[Data block — start]

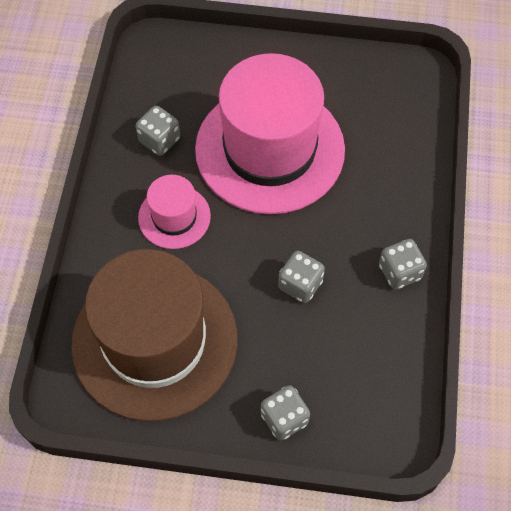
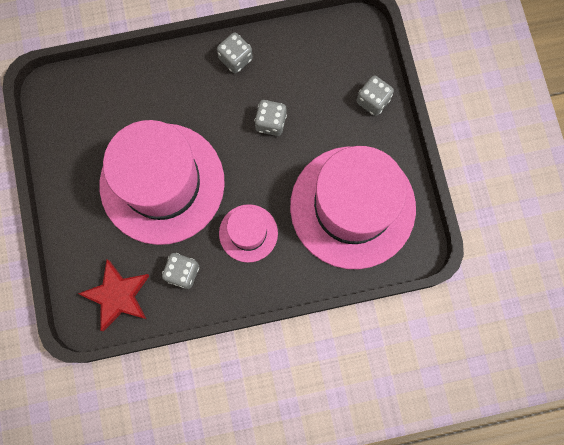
camera: 110 degrees left, 15 degrees up
(154, 341) = (352, 207): brown hat -> pink hat
(163, 76) = (118, 296): none -> red star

[Data block — finish]

What the task requires. Print the material again word for word. Please drop every picture.

Response.
camera: 110 degrees left, 15 degrees up
(154, 341) = (352, 207): brown hat -> pink hat
(163, 76) = (118, 296): none -> red star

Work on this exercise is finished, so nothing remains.